**Task prompt:** The line containing "grey brick D1 level 1 -> none" and every line after it, through the end of the material: copy these exactly and nothing else, leaving pictures out.

%%

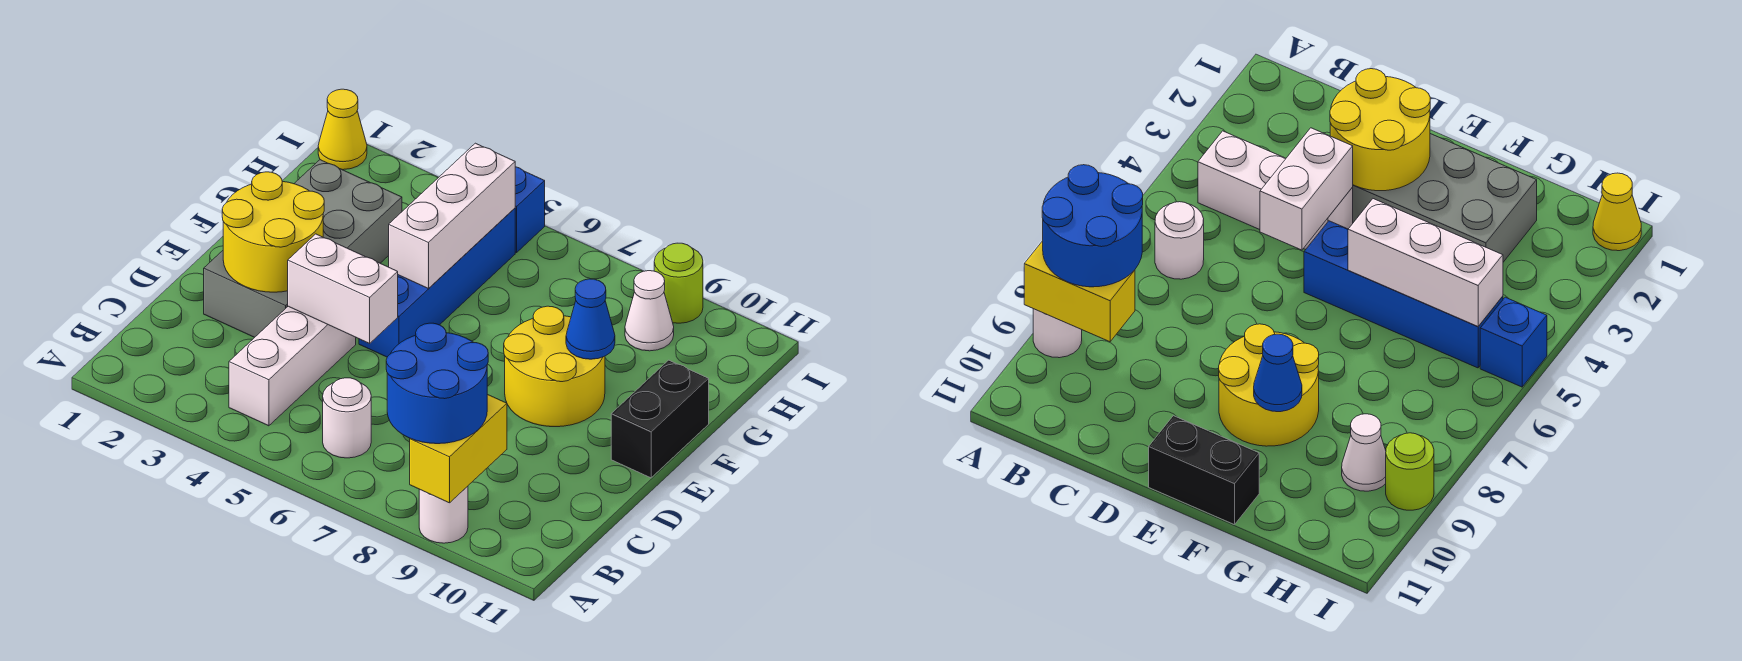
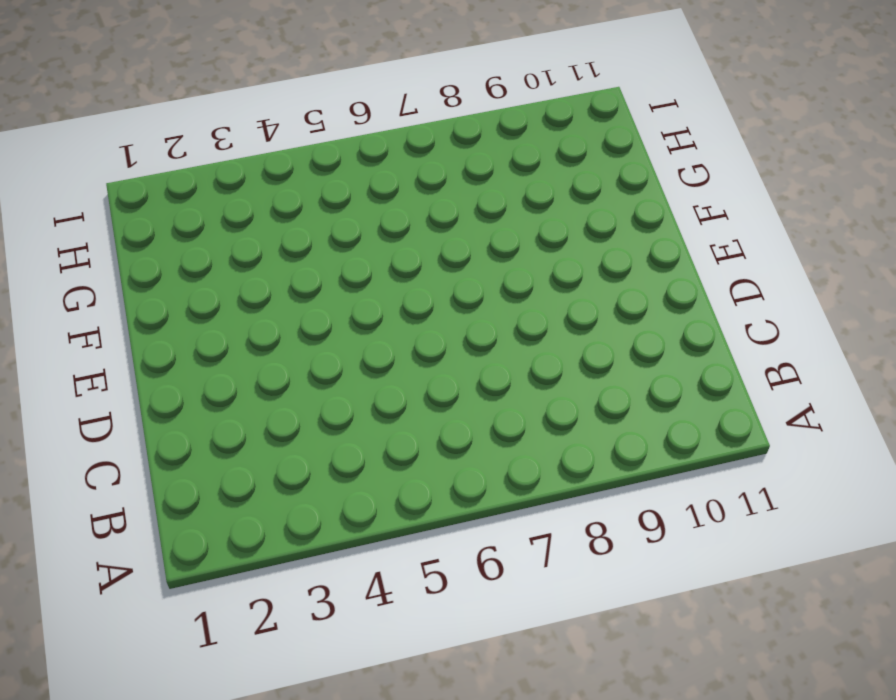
none -> white round brick A9 level 1
none -> white brick B4:D4 level 1
none -> white round brick B6 level 1

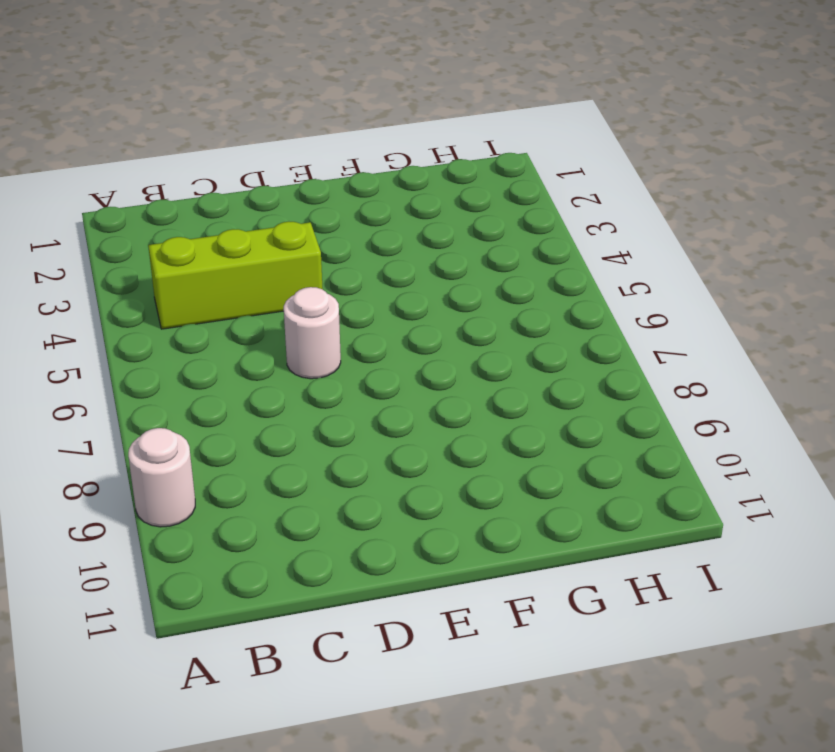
lime brick B4:D4 level 1 -> white brick B4:D4 level 1
white round brick D6 level 1 -> white round brick B6 level 1
none -> grey brick D2:G3 level 1
none -> blue brick E5:H5 level 1
none -> yellow round brick E8:F9 level 1

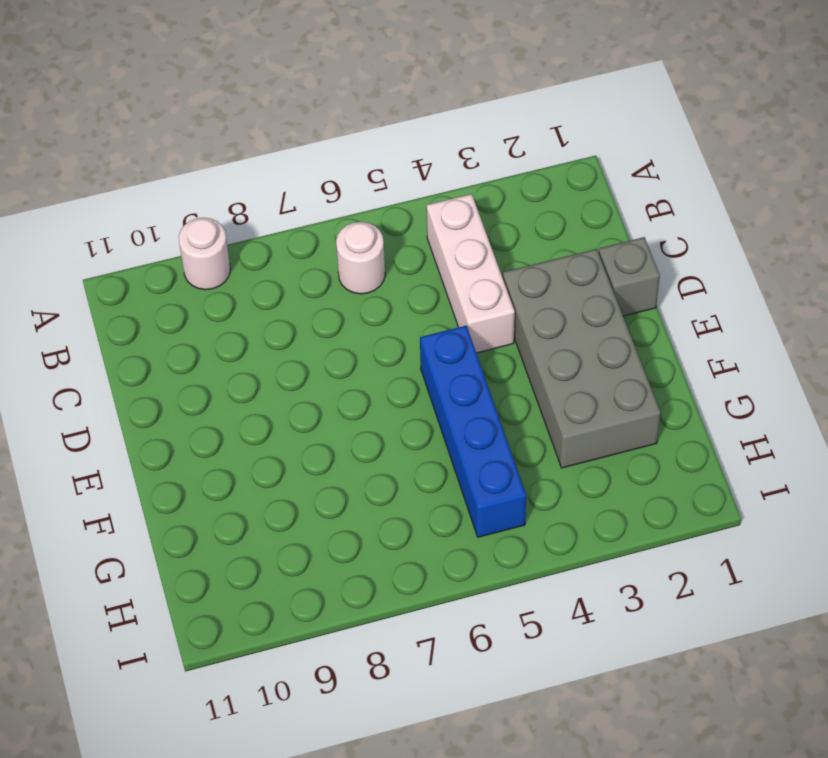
grey brick D1 level 1 -> none
none -> yellow round brick E8:F9 level 1
none -> black brick E11:F11 level 1
none -> white cone H9 level 1

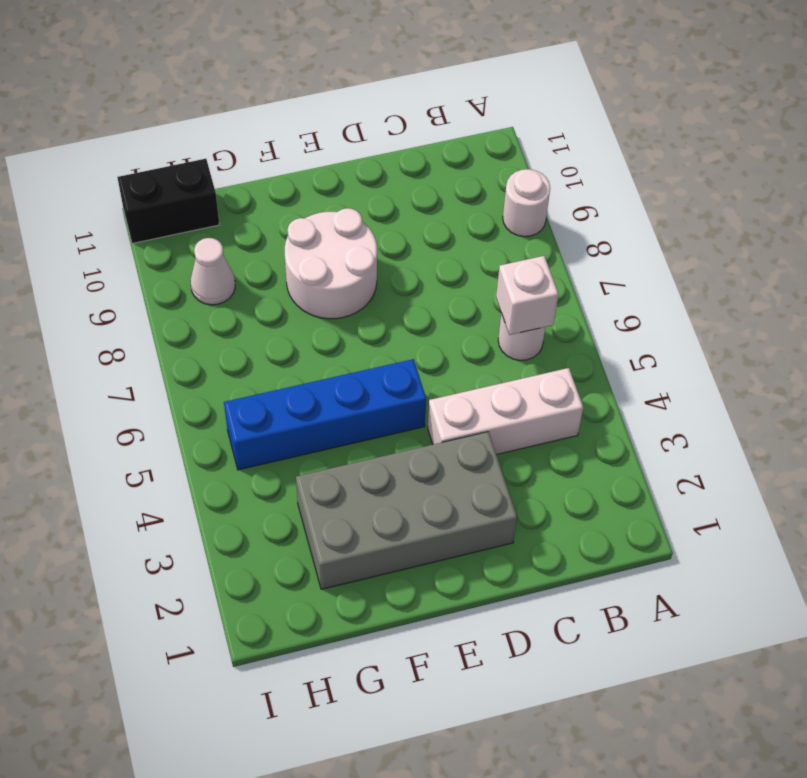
white brick B6 level 2 -> none
white round brick E8:F9 level 1 -> yellow round brick E8:F9 level 1
black brick H11:I11 level 1 -> black brick E11:F11 level 1
none -> yellow cone I1 level 1
none -> blue brick I5 level 1
none -> lime round brick I9 level 1

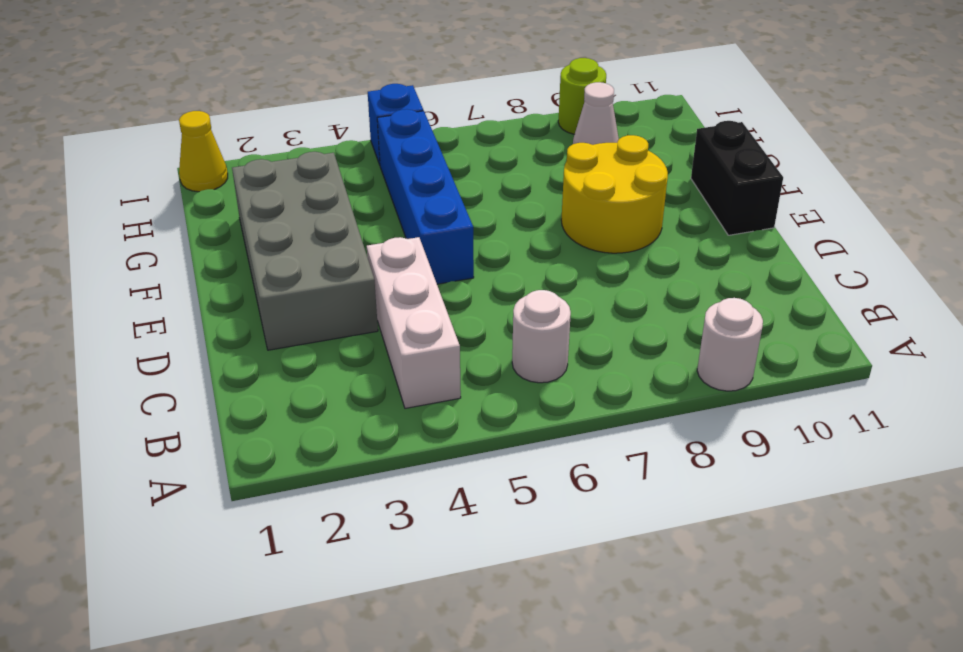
none -> yellow brick A9:B9 level 2
none -> yellow round brick D2:E3 level 2
none -> white brick D4:D5 level 2

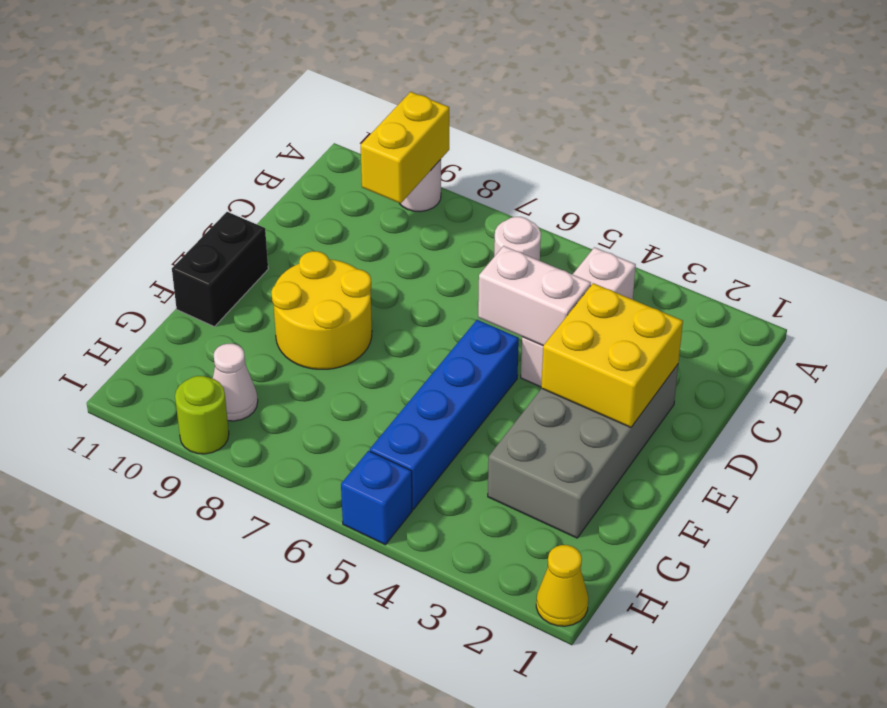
yellow brick D2:E3 level 2 -> yellow round brick D2:E3 level 2
none -> white brick F5:H5 level 2
none -> blue cone F9 level 2
none -> blue round brick A8:B9 level 3

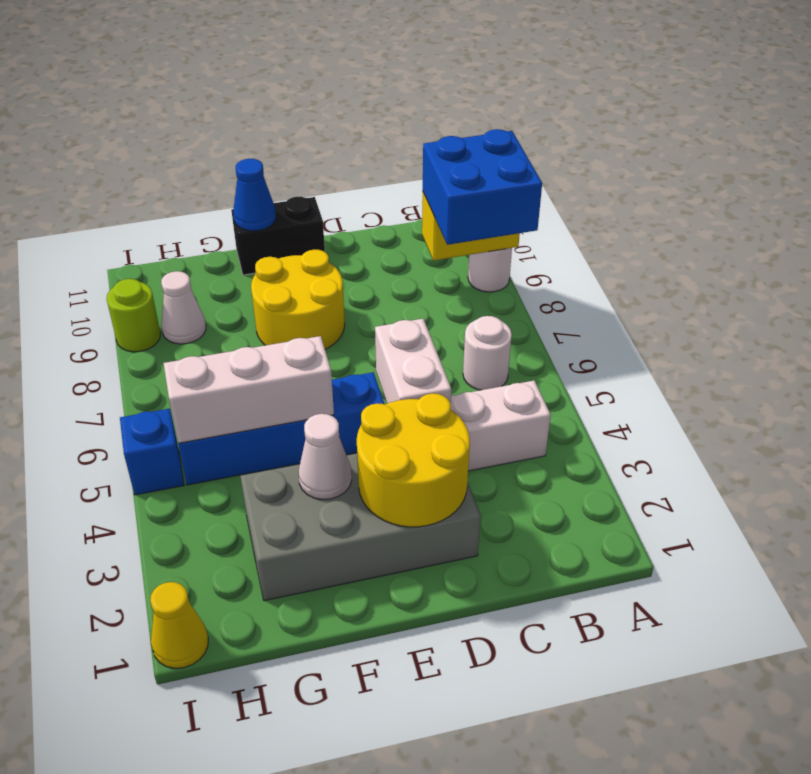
blue brick A8:B9 level 3 -> blue round brick A8:B9 level 3
white cone F3 level 2 -> none
blue cone F11 level 2 -> blue cone F9 level 2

%%

**Result:**
grey brick D1 level 1 -> none
none -> yellow round brick E8:F9 level 1
none -> black brick E11:F11 level 1
none -> white cone H9 level 1

white brick B6 level 2 -> none
white round brick E8:F9 level 1 -> yellow round brick E8:F9 level 1
black brick H11:I11 level 1 -> black brick E11:F11 level 1
none -> yellow cone I1 level 1
none -> blue brick I5 level 1
none -> lime round brick I9 level 1

none -> yellow brick A9:B9 level 2
none -> yellow round brick D2:E3 level 2
none -> white brick D4:D5 level 2

yellow brick D2:E3 level 2 -> yellow round brick D2:E3 level 2
none -> white brick F5:H5 level 2
none -> blue cone F9 level 2
none -> blue round brick A8:B9 level 3

blue brick A8:B9 level 3 -> blue round brick A8:B9 level 3
white cone F3 level 2 -> none
blue cone F11 level 2 -> blue cone F9 level 2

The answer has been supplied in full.